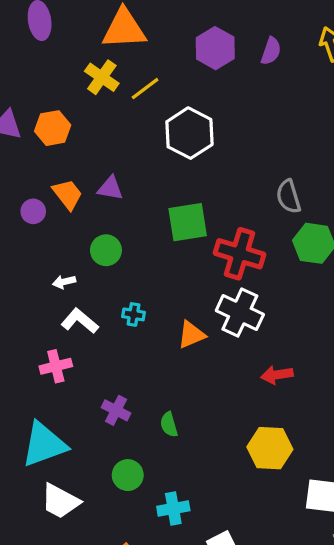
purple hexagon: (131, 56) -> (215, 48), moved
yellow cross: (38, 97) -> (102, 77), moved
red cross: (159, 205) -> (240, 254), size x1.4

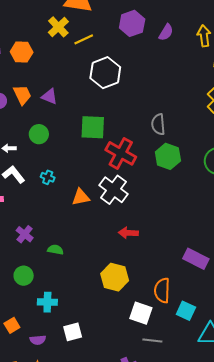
green semicircle: (169, 424) -> (55, 250), turned 105

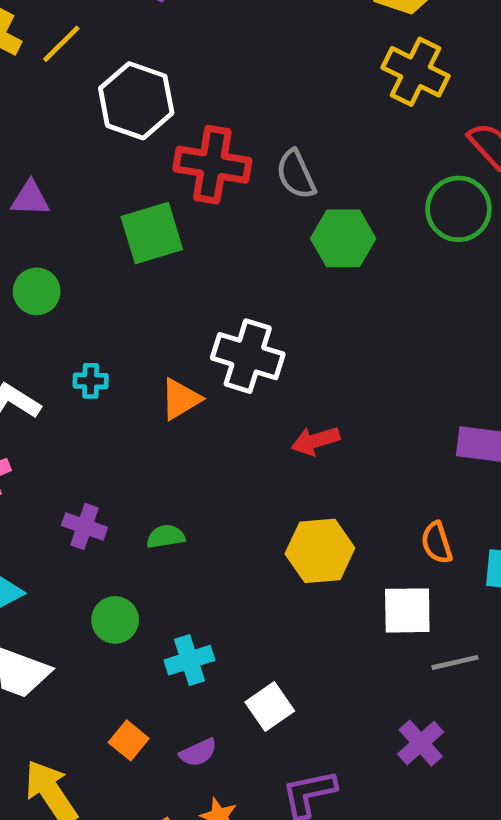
red cross: (121, 153) -> (212, 165), moved
orange semicircle: (162, 290) -> (437, 543), size x0.7

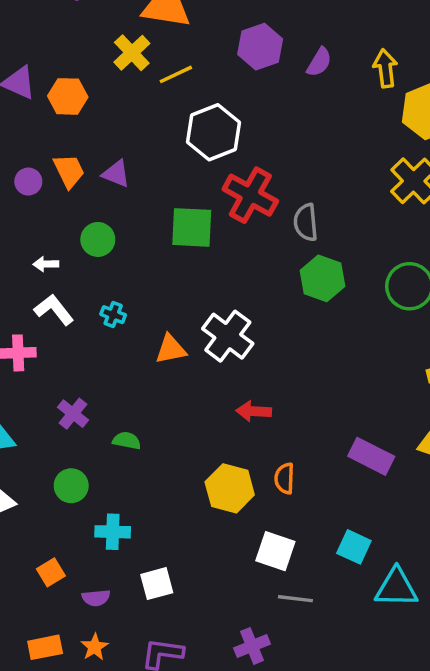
orange semicircle: (437, 543) -> (284, 478), moved

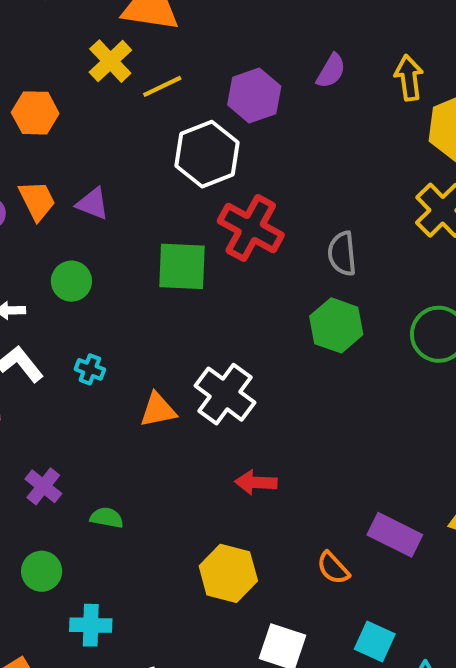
purple hexagon: (260, 47) -> (254, 96), moved
gray semicircle: (306, 222) -> (342, 254), moved
orange semicircle: (284, 478) -> (333, 568), moved, turned -44

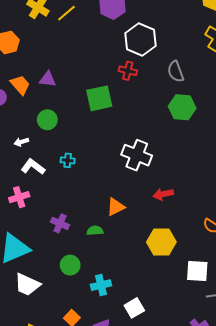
white hexagon: (207, 154) -> (141, 39), moved
red cross: (251, 228) -> (128, 71), size x0.6
orange triangle: (158, 410) -> (116, 207), moved

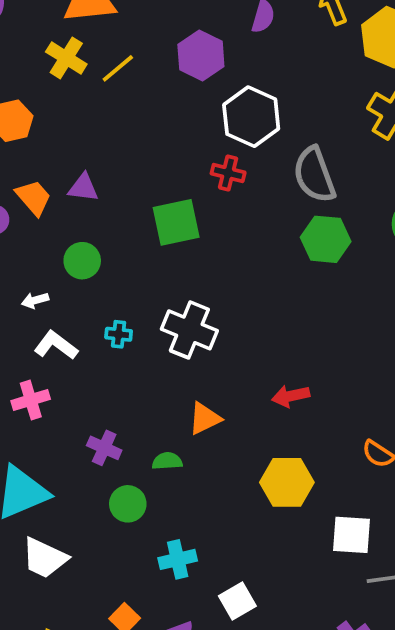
gray semicircle: (176, 72) -> (314, 175), size x1.4
white cross: (137, 155) -> (189, 330), moved
green circle: (70, 265) -> (128, 504), moved

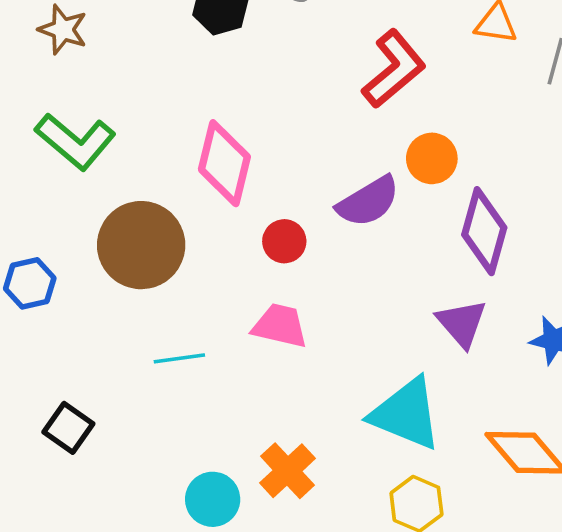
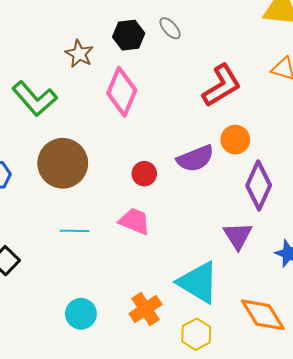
brown star: (63, 30) -> (79, 54), moved
pink diamond: (224, 163) -> (122, 92), moved
orange cross: (287, 471) -> (145, 309), moved

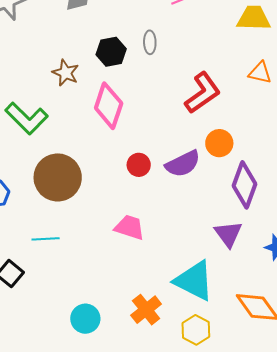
gray ellipse: (170, 28) -> (150, 42), turned 45
red circle: (144, 174) -> (139, 165), moved
cyan line: (74, 231) -> (46, 239), moved

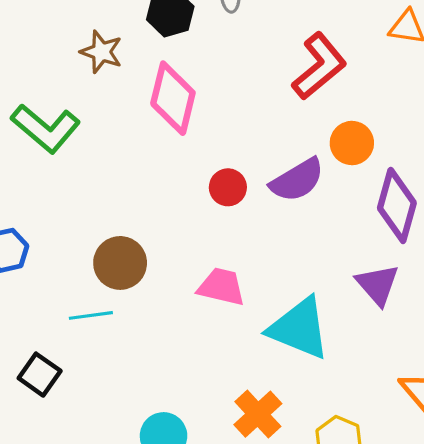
brown circle: (58, 177) -> (120, 263), moved, size x0.7
cyan triangle: (194, 281) -> (299, 328), moved

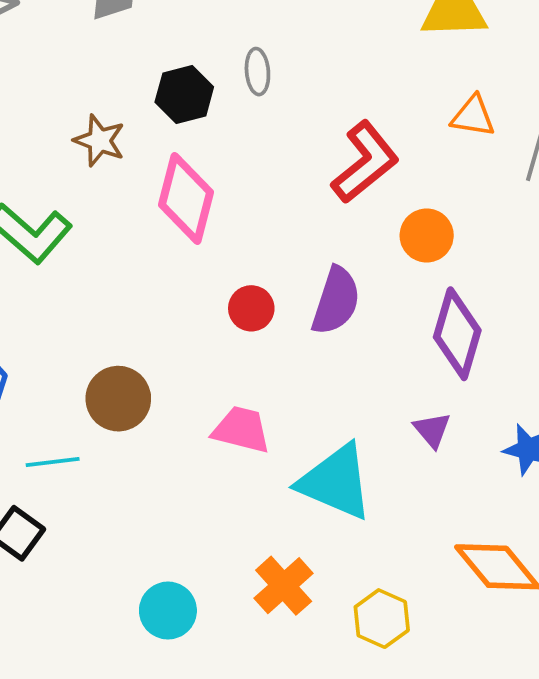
orange circle: (352, 143) -> (427, 235), moved
purple semicircle: (297, 180) -> (336, 301), turned -42
purple triangle: (378, 285) -> (432, 430), size x0.7
cyan line: (91, 315) -> (53, 462), moved

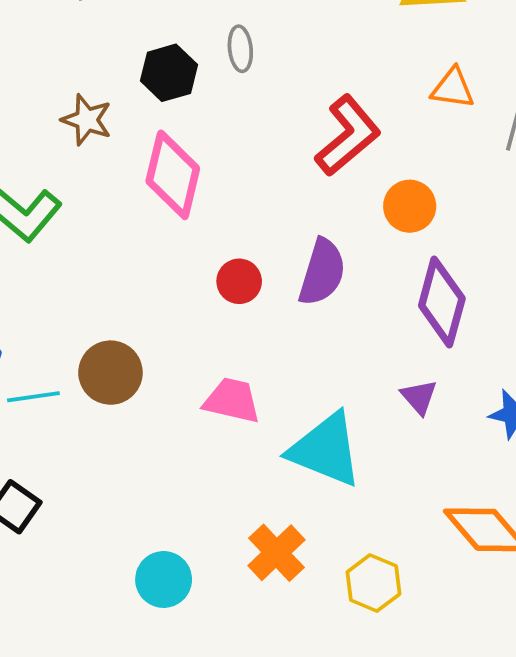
cyan line: (53, 462) -> (33, 397), moved

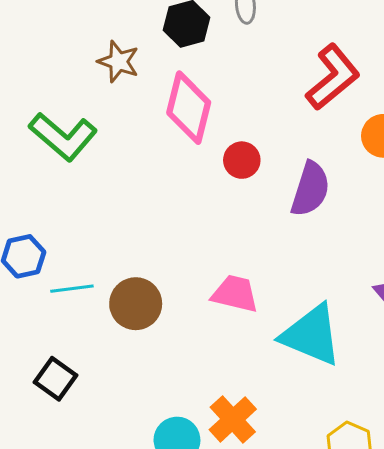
red circle: (239, 281) -> (242, 160), moved
brown circle: (110, 373) -> (136, 304), moved
orange cross: (276, 553) -> (233, 419), moved

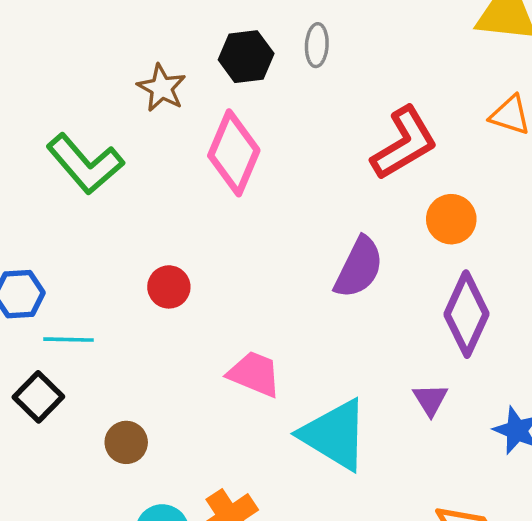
red circle: (242, 160) -> (169, 287), moved
brown circle: (136, 304) -> (126, 442), moved, size x0.7
black square: (55, 379) -> (38, 397), moved

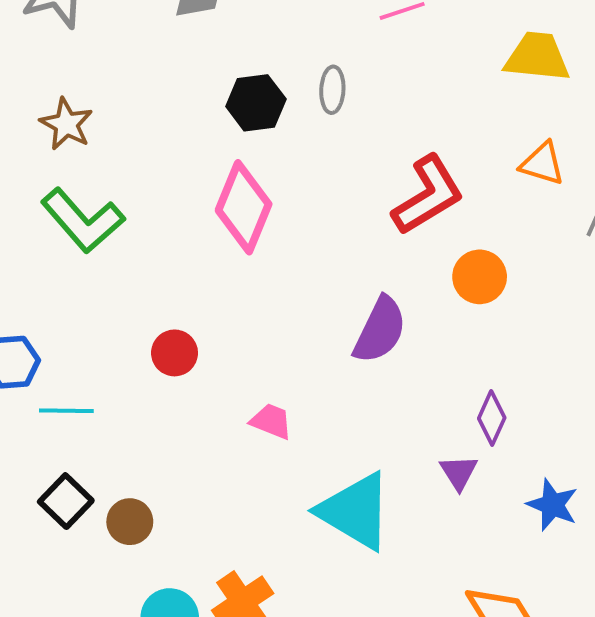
brown star: (162, 88) -> (66, 124), moved
purple diamond: (466, 314) -> (492, 418), moved, size x0.6
pink trapezoid: (254, 374) -> (271, 421), moved, size x0.7
black square: (38, 397) -> (66, 501), moved

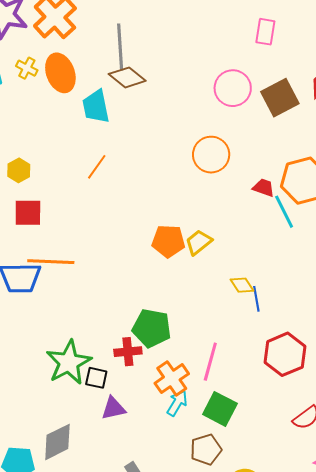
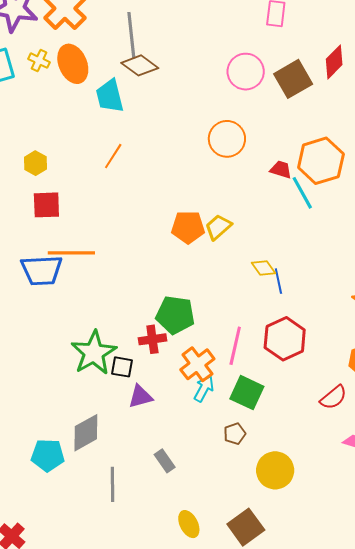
red hexagon: (285, 354) -> (285, 339), moved
brown pentagon: (206, 449) -> (235, 434), size x0.7

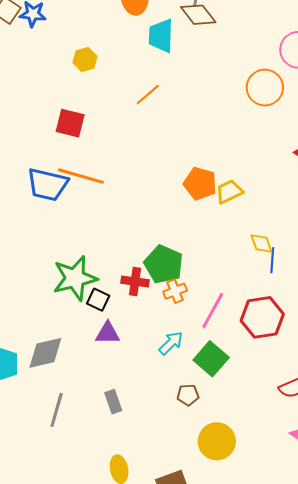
orange circle: (227, 139) -> (265, 88), moved
yellow hexagon: (35, 163) -> (85, 60), moved
orange cross: (197, 364) -> (175, 291), moved, size x0.7

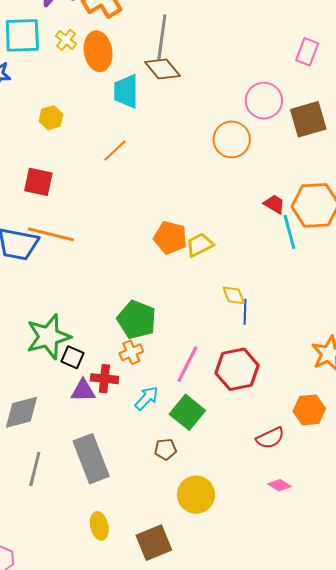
red cross: (135, 282) -> (104, 379), moved
orange cross: (175, 291) -> (131, 352), moved
gray rectangle: (113, 402) -> (91, 459), size x2.0

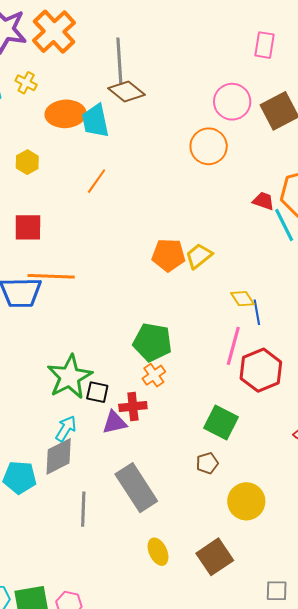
orange ellipse: (98, 51) -> (66, 114), moved, turned -72
pink line: (187, 364) -> (233, 346), moved
cyan arrow: (147, 398) -> (66, 429), moved

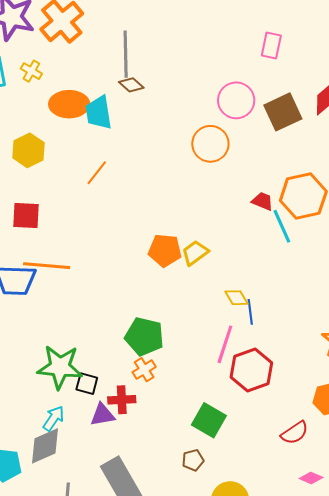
brown diamond: (127, 91) -> (131, 85), size x0.7
yellow hexagon: (27, 162) -> (29, 150), size x1.4
green star: (70, 377) -> (60, 367), turned 30

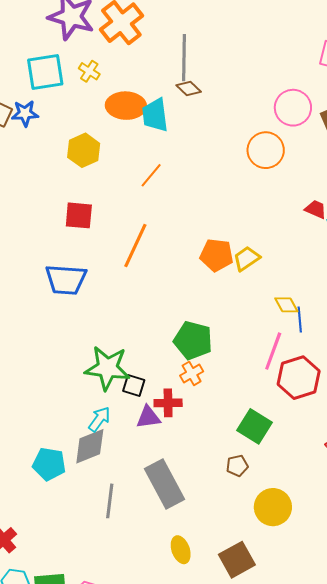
orange line: (47, 266) -> (135, 245), moved, turned -72

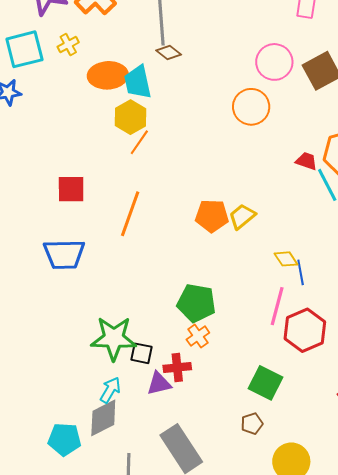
yellow cross: (89, 71) -> (68, 45), turned 35
yellow hexagon: (84, 150) -> (131, 117), moved

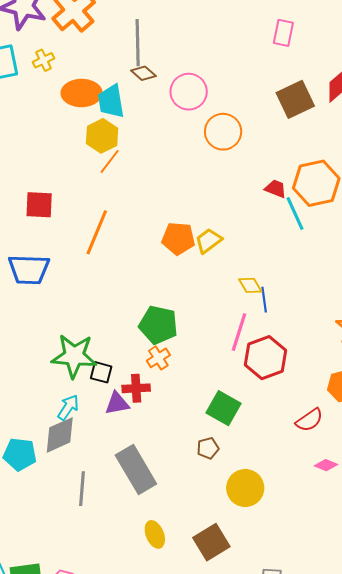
pink circle: (274, 62) -> (189, 92), moved

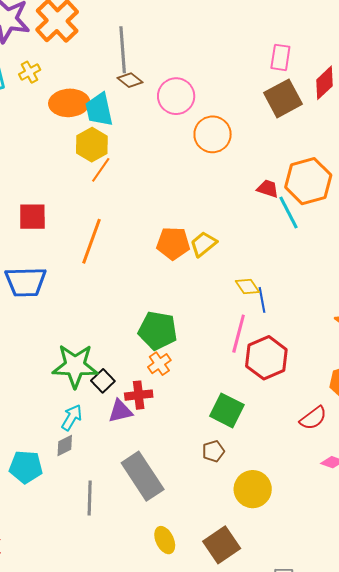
pink rectangle: (283, 33) -> (280, 57), moved
black square: (101, 372) -> (103, 381), turned 35
gray diamond: (60, 435) -> (65, 445), size x0.6

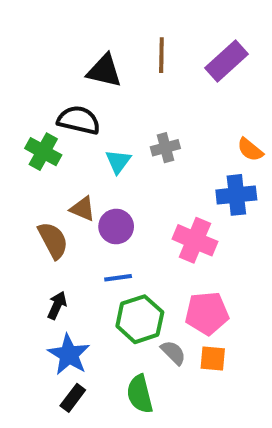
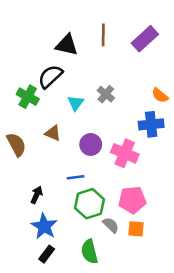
black semicircle: (79, 120) -> (50, 76), turned -56
gray cross: (165, 148) -> (106, 94), turned -36
purple circle: (116, 227) -> (91, 144), moved
brown semicircle: (53, 240) -> (16, 144), moved

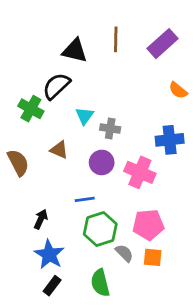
gray cross: (106, 94) -> (110, 129), moved, turned -30
orange semicircle: (160, 95) -> (178, 90), moved

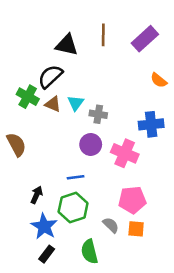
brown triangle: (59, 150) -> (53, 104), moved
green hexagon: (100, 229) -> (73, 207), moved

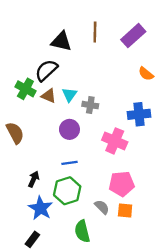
purple circle: (91, 144) -> (69, 129), moved
black rectangle: (47, 254) -> (32, 239), moved

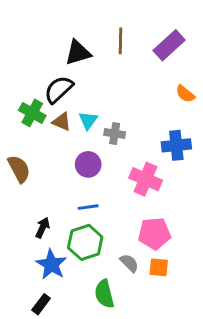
black triangle: (61, 41) -> (78, 53), turned -30

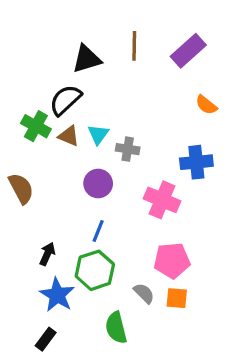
blue line: (88, 207) -> (98, 231), turned -60

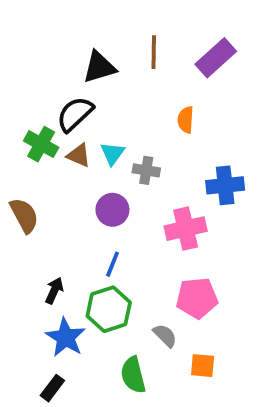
orange semicircle: (206, 105) -> (186, 120), moved, turned 55
pink cross: (162, 200) -> (186, 229), turned -36
orange square: (177, 298) -> (203, 366), moved

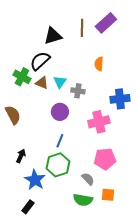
purple rectangle: (216, 58) -> (106, 23), moved
black arrow: (54, 290) -> (21, 156), moved
green semicircle: (133, 375) -> (83, 200), moved, turned -66

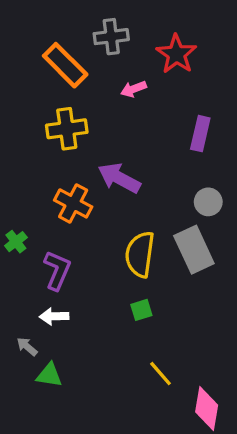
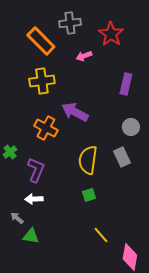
gray rectangle: (194, 250) -> (122, 157), size x0.7

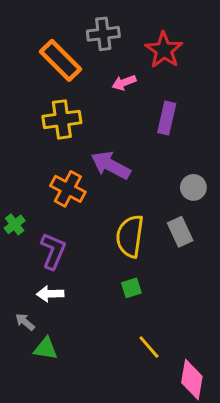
purple rectangle: (126, 84) -> (167, 118), moved

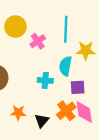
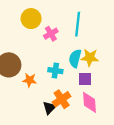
yellow star: (86, 51) -> (90, 57), moved
orange cross: (66, 111) -> (62, 99), moved
orange star: (18, 113) -> (30, 80), moved

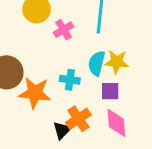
orange star: (30, 80) -> (35, 93), size x1.6

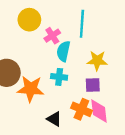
cyan semicircle: (97, 63) -> (63, 51), moved
orange cross: (78, 119) -> (81, 109), moved, turned -30
black triangle: (62, 130) -> (54, 119), turned -42

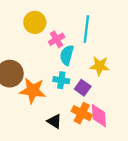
purple square: (93, 85) -> (83, 88), moved, turned 35

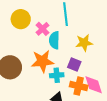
cyan cross: (61, 80) -> (57, 75), moved
orange star: (33, 91) -> (42, 61), moved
◇ ◇ ◇ ◇ ◇
*Exercise requirements*. Print exactly, and only, the lines from the line containing "orange cross: (78, 119)" to the last line of the material above, with every picture left out.

*Response*.
orange cross: (78, 119) -> (81, 109), moved, turned -30
black triangle: (62, 130) -> (54, 119), turned -42

purple square: (93, 85) -> (83, 88), moved, turned 35

cyan cross: (61, 80) -> (57, 75), moved
orange star: (33, 91) -> (42, 61), moved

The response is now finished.